Start of Material for this exercise
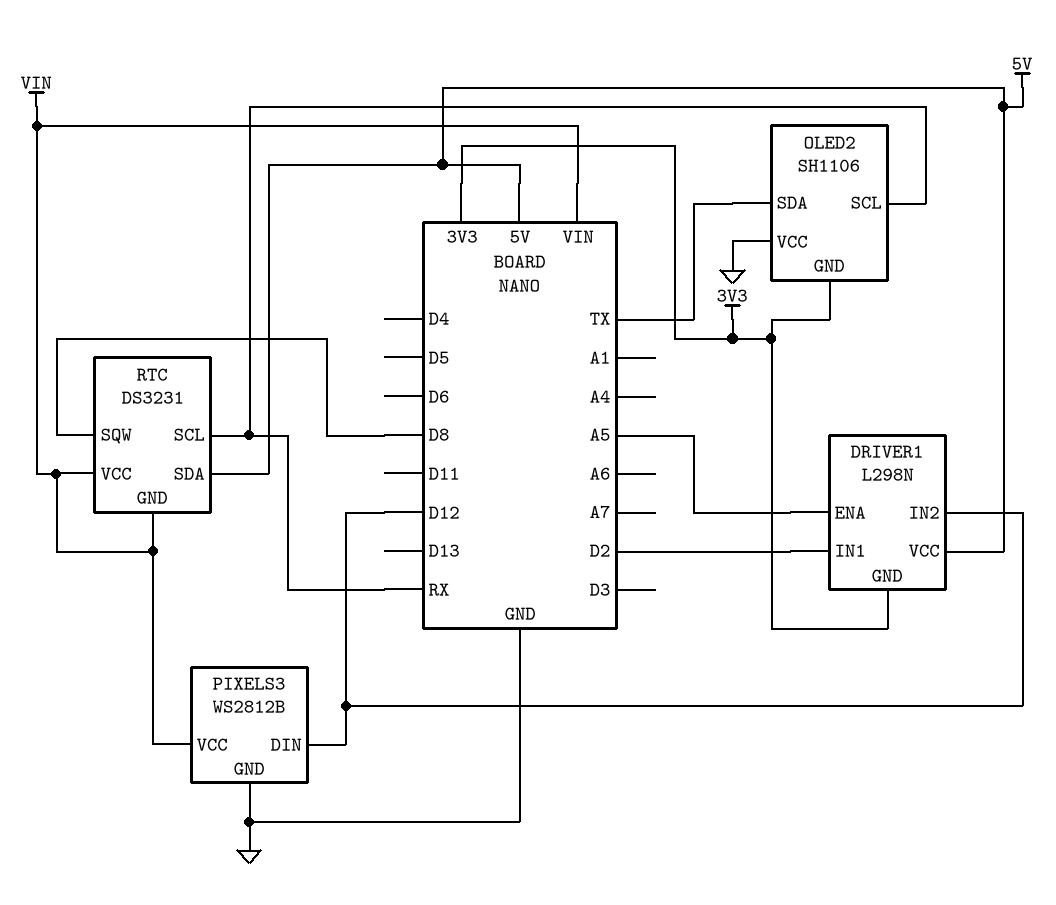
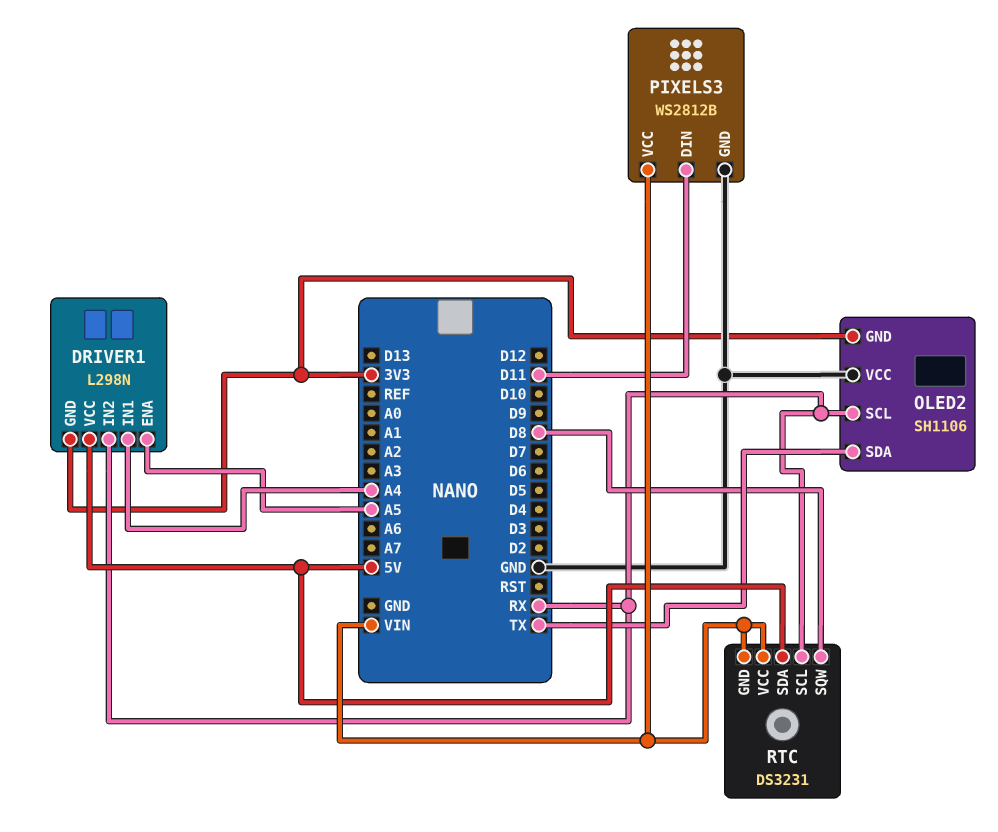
DRIVER1 pin IN1: D2 -> A4
DRIVER1 pin IN2: D12 -> RX
PIXELS3 pin DIN: D12 -> D11

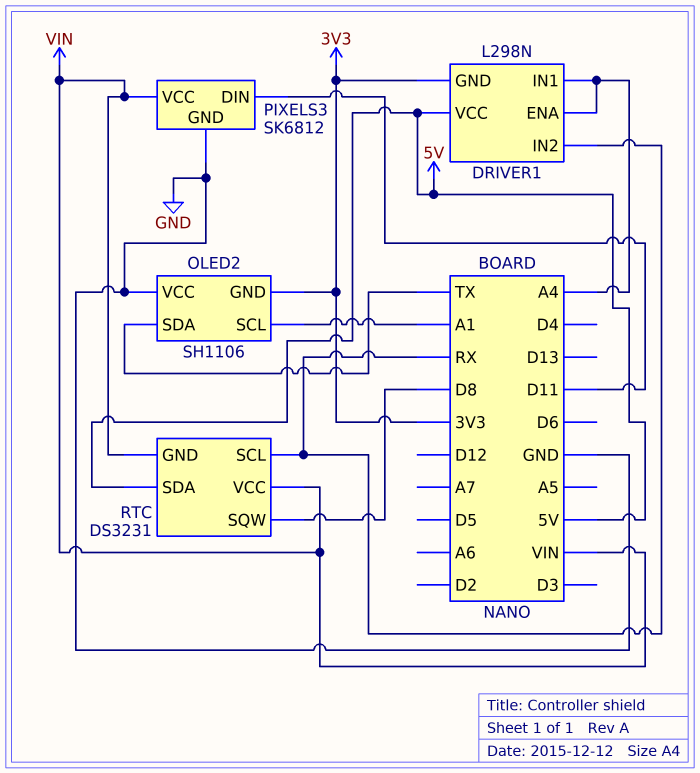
DRIVER1 pin ENA: A5 -> A4
OLED2 pin SCL: RX -> A1
PIXELS3: WS2812B -> SK6812

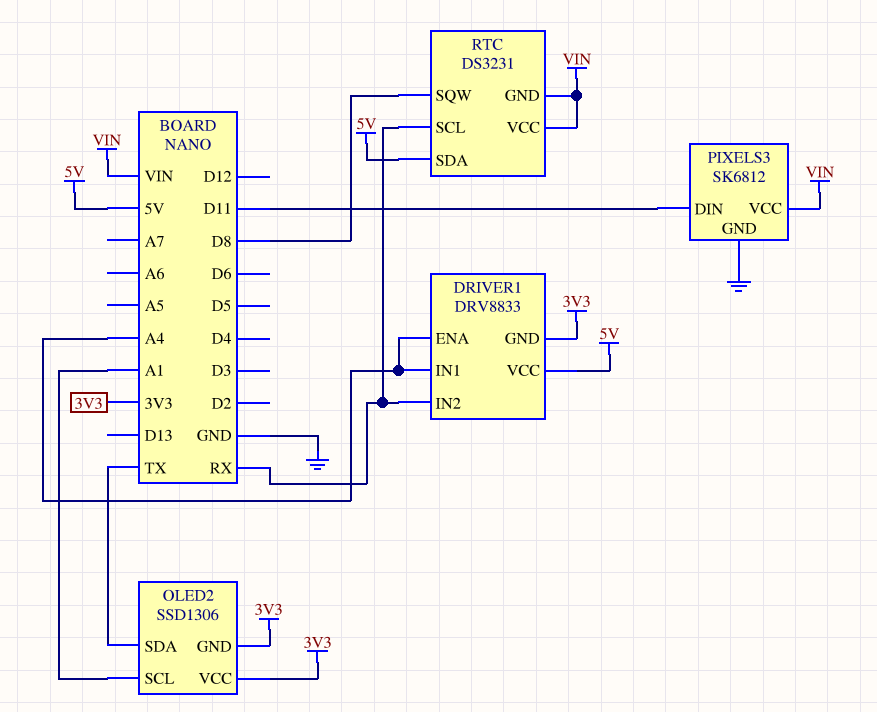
DRIVER1: L298N -> DRV8833
OLED2: SH1106 -> SSD1306
OLED2 pin VCC: GND -> 3V3

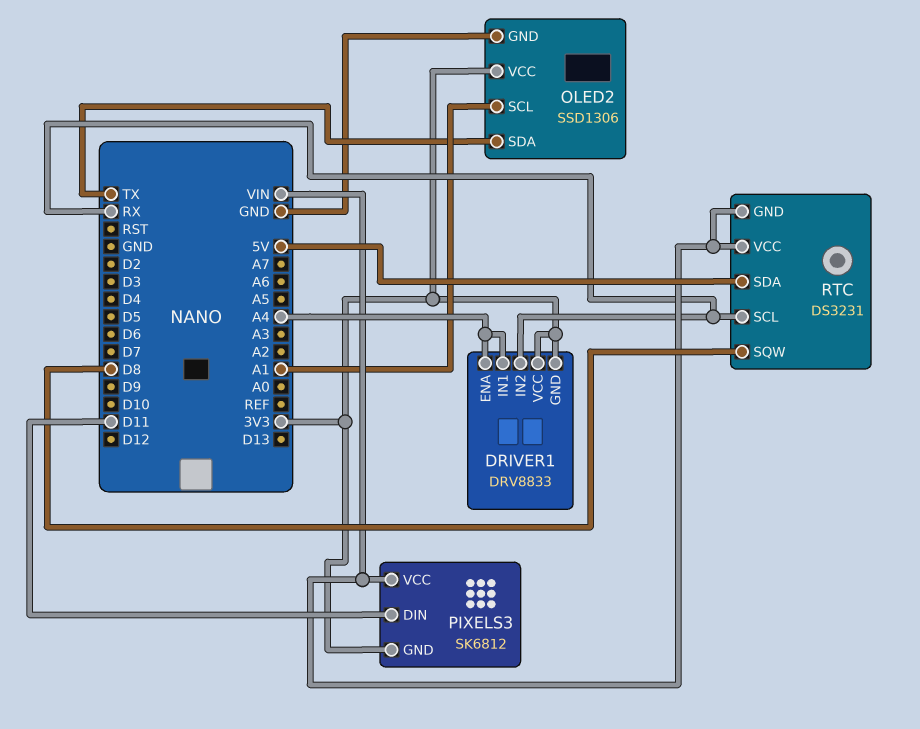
DRIVER1 pin VCC: 5V -> 3V3
OLED2 pin GND: 3V3 -> GND
PIXELS3 pin GND: GND -> 3V3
End of Material for this exercise
What you have to do: Output a verbatim copy of the lines from the line containing "OLED2 pin SCL: RX -> A1" through the end of the data, both included, without any images.

Response to this task:
OLED2 pin SCL: RX -> A1
PIXELS3: WS2812B -> SK6812

DRIVER1: L298N -> DRV8833
OLED2: SH1106 -> SSD1306
OLED2 pin VCC: GND -> 3V3

DRIVER1 pin VCC: 5V -> 3V3
OLED2 pin GND: 3V3 -> GND
PIXELS3 pin GND: GND -> 3V3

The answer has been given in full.